• TASK BRIEF
If a picture appears in the records below, drop it, and reproduce everything else exactly.

[PROVIDED ENTRIES — start]

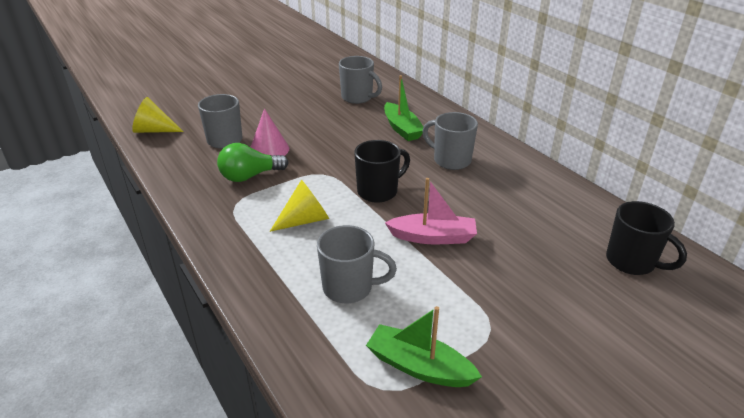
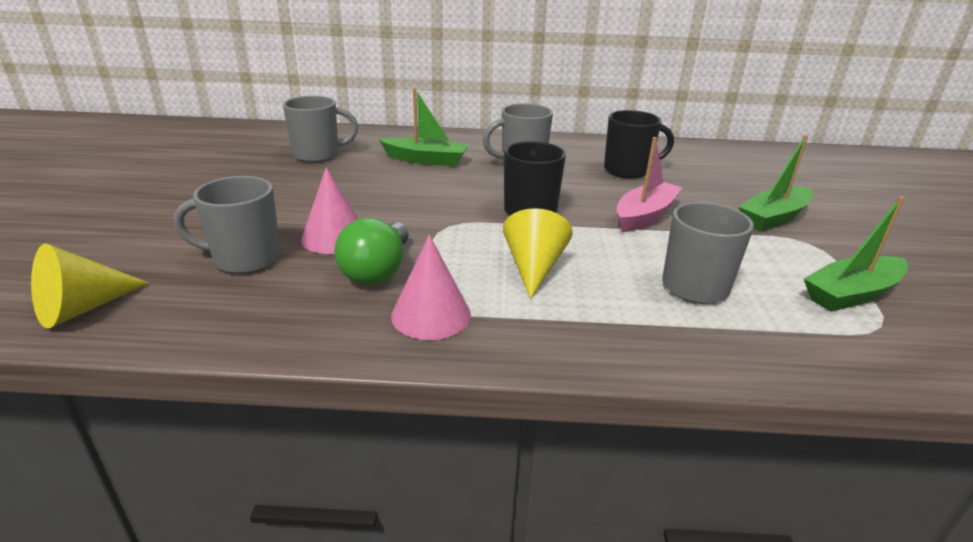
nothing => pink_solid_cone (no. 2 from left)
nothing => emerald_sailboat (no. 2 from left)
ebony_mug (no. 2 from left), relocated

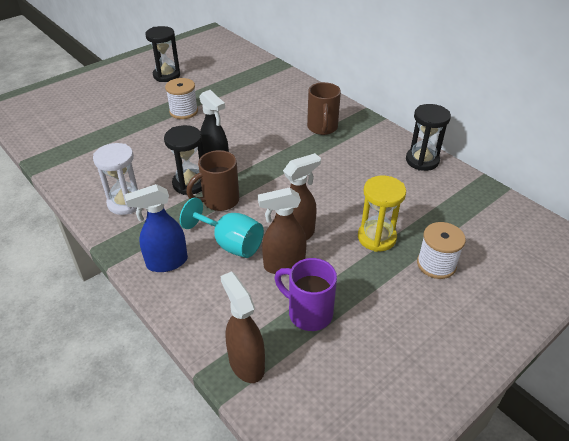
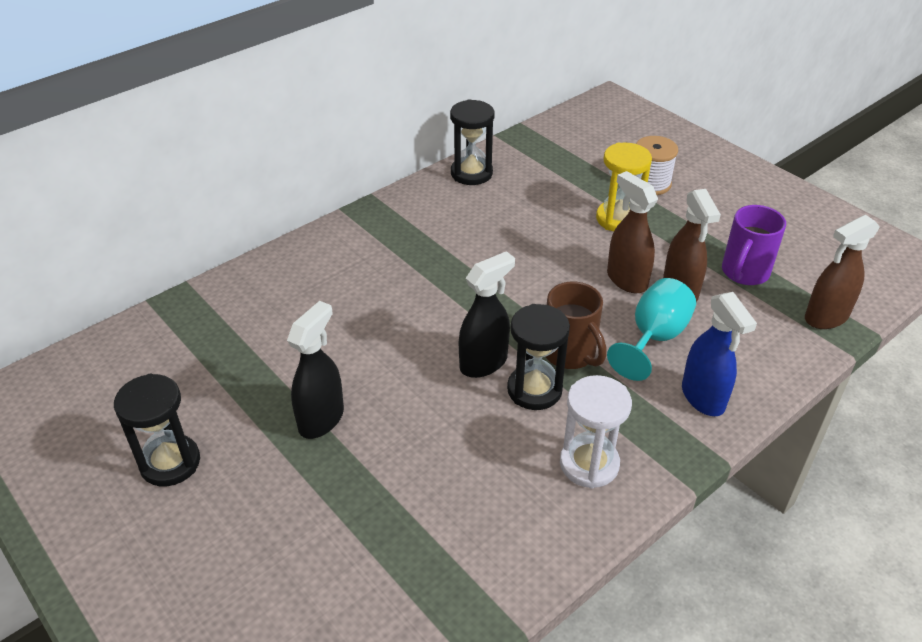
dark_brown_mug (no. 2 from left) => nothing
pure_white_reel_of_thread (no. 1 from left) => ebony_spray_cleaner (no. 1 from left)

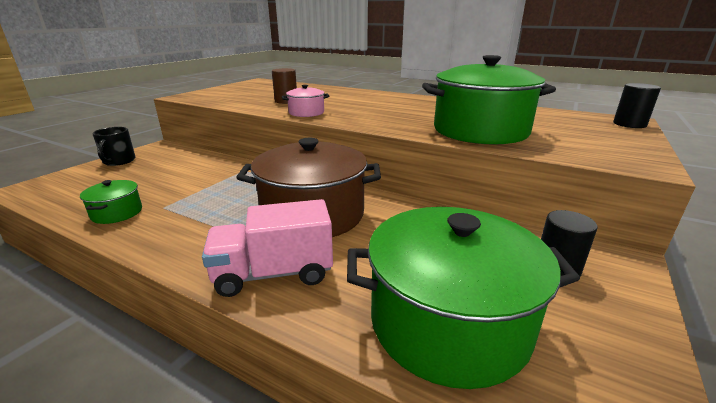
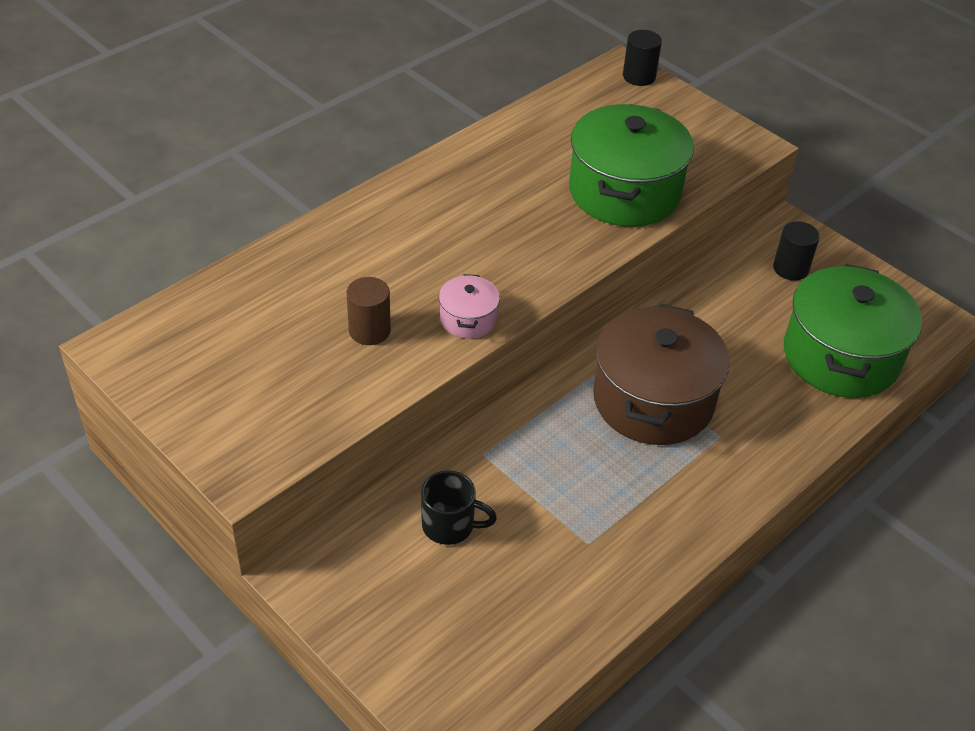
emerald_stockpot (no. 1 from left) => nothing
pink_truck => nothing
ebony_mug, relocated

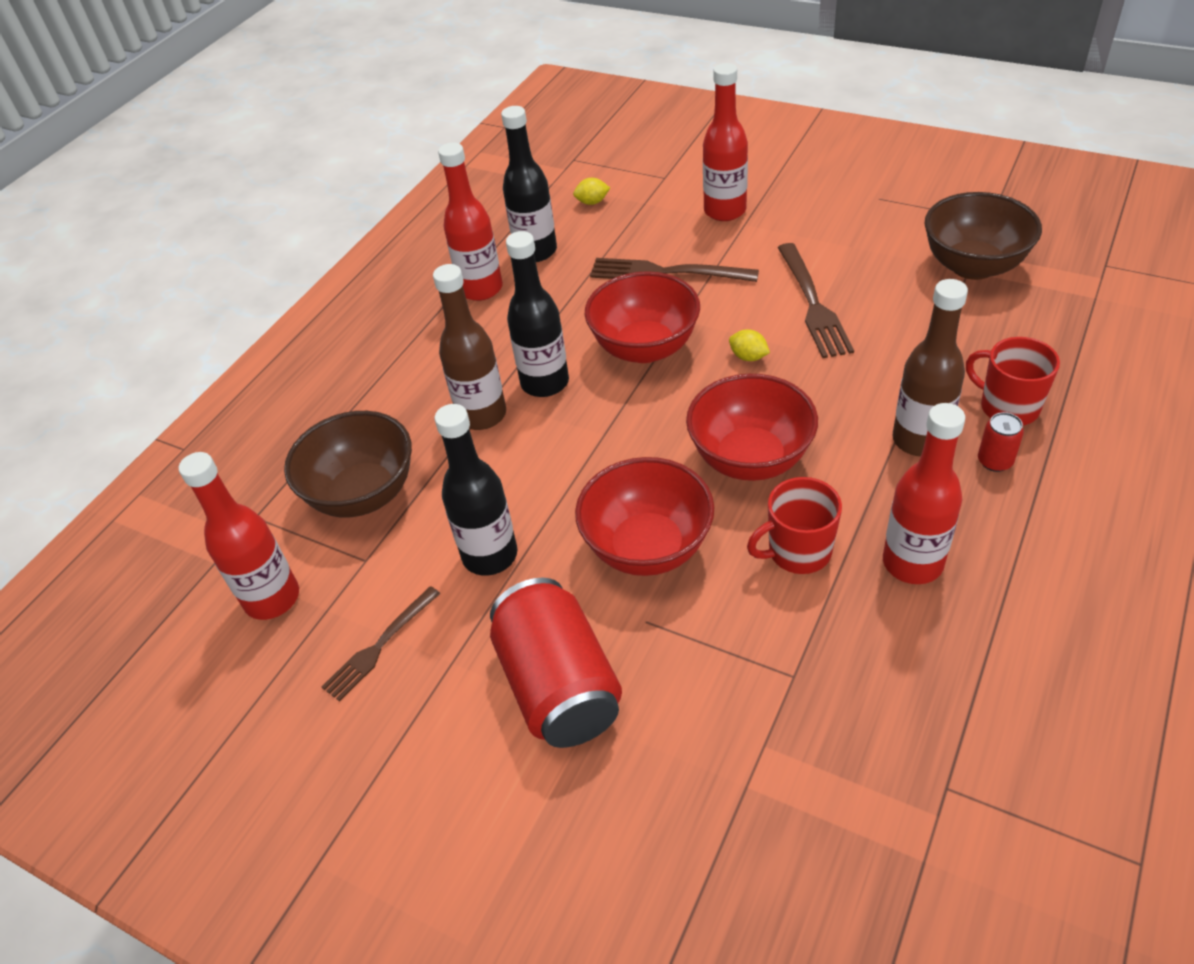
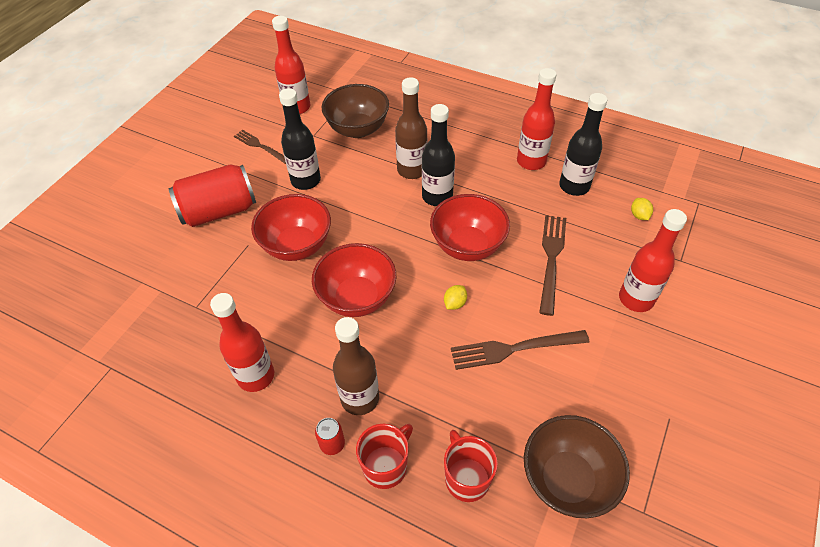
crimson_mug (no. 1 from left in the first image) => crimson_mug (no. 2 from left), relocated

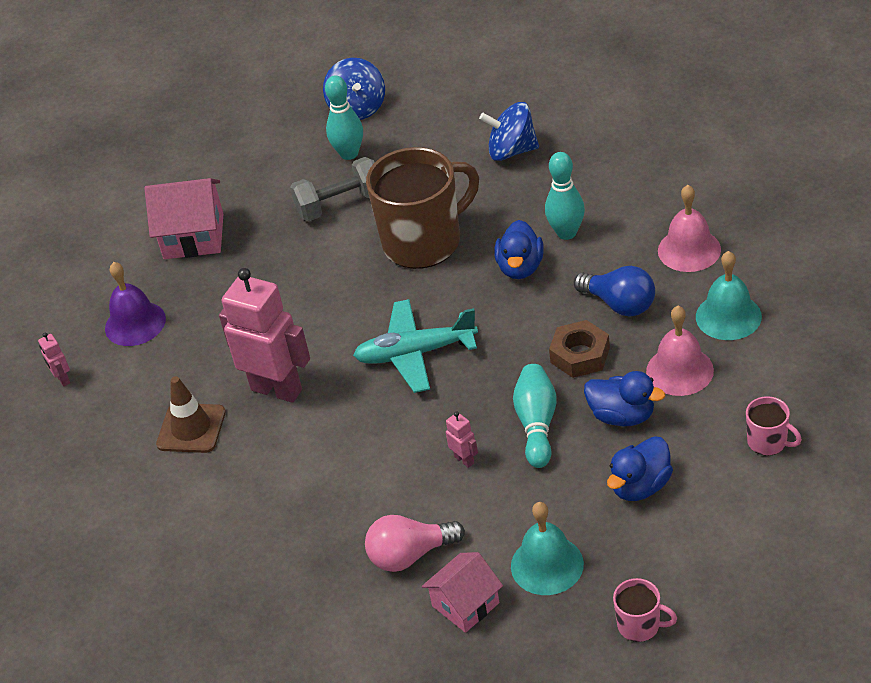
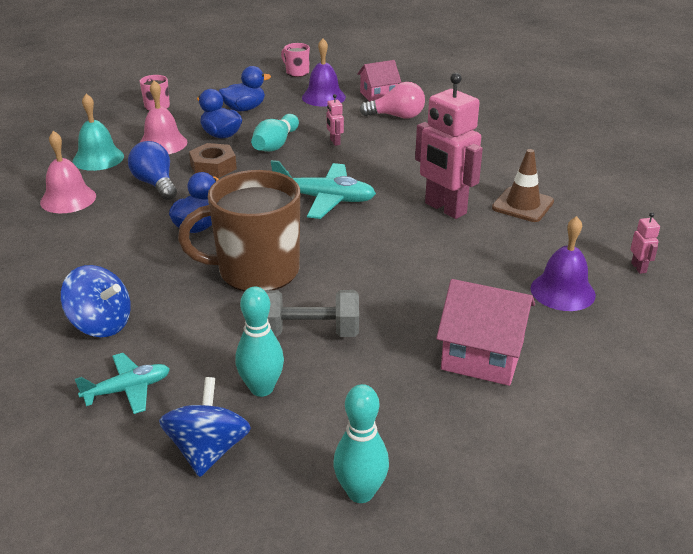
nothing => turquoise_toy_plane (no. 1 from left)
turquoise_skittle (no. 3 from left), relocated
turquoise_hand_bell (no. 1 from left) => purple_hand_bell (no. 1 from left)

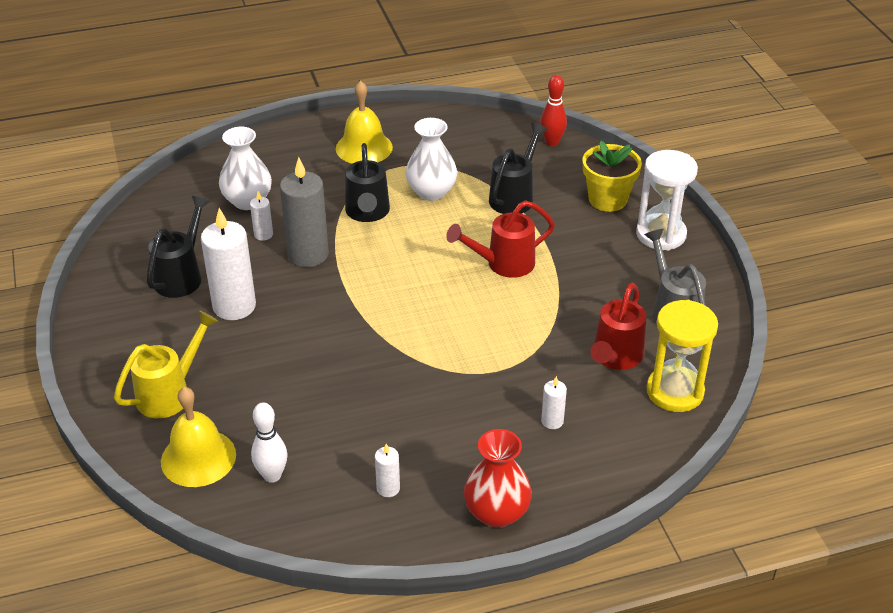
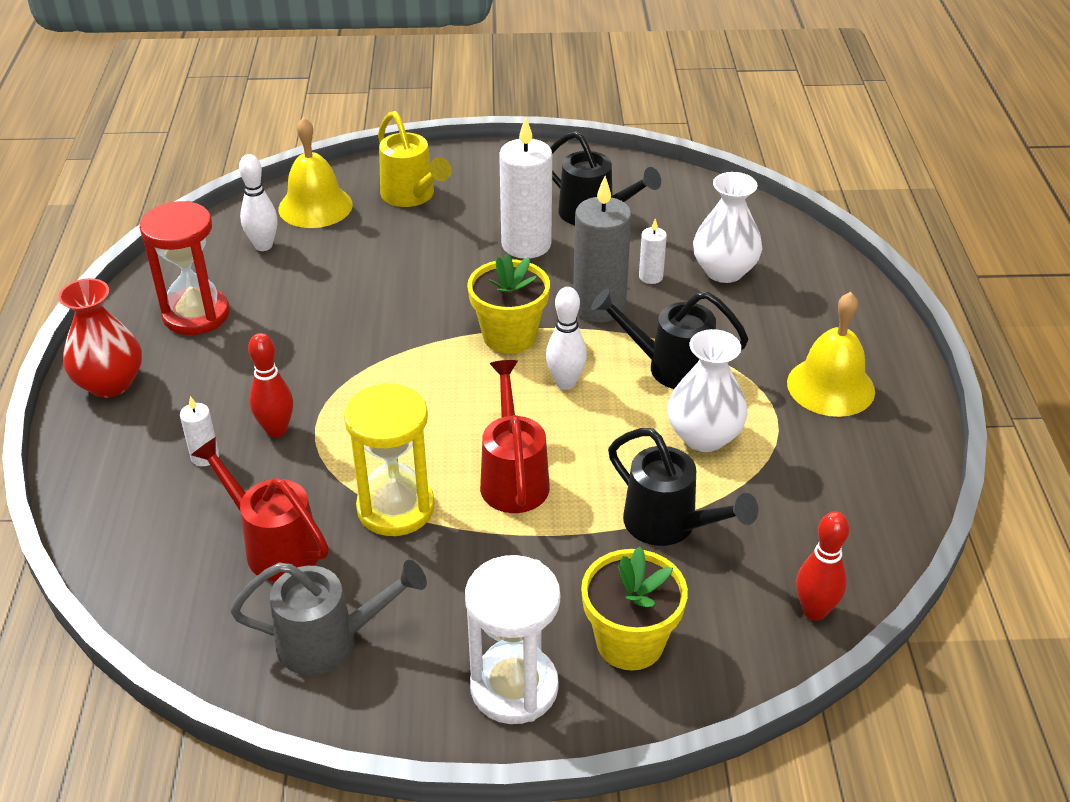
nothing => crimson_skittle (no. 1 from left)
nothing => golden_plant_pot (no. 1 from left)
nothing => pure_white_skittle (no. 2 from left)
golden_hourglass, relocated
pure_white_wax_candle (no. 3 from left) => crimson_hourglass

[PROVIDED ENTRIES — finish]

• OUTPUT FOR THIS TASK
nothing => pink_solid_cone (no. 2 from left)
nothing => emerald_sailboat (no. 2 from left)
ebony_mug (no. 2 from left), relocated

dark_brown_mug (no. 2 from left) => nothing
pure_white_reel_of_thread (no. 1 from left) => ebony_spray_cleaner (no. 1 from left)

emerald_stockpot (no. 1 from left) => nothing
pink_truck => nothing
ebony_mug, relocated

crimson_mug (no. 1 from left in the first image) => crimson_mug (no. 2 from left), relocated

nothing => turquoise_toy_plane (no. 1 from left)
turquoise_skittle (no. 3 from left), relocated
turquoise_hand_bell (no. 1 from left) => purple_hand_bell (no. 1 from left)

nothing => crimson_skittle (no. 1 from left)
nothing => golden_plant_pot (no. 1 from left)
nothing => pure_white_skittle (no. 2 from left)
golden_hourglass, relocated
pure_white_wax_candle (no. 3 from left) => crimson_hourglass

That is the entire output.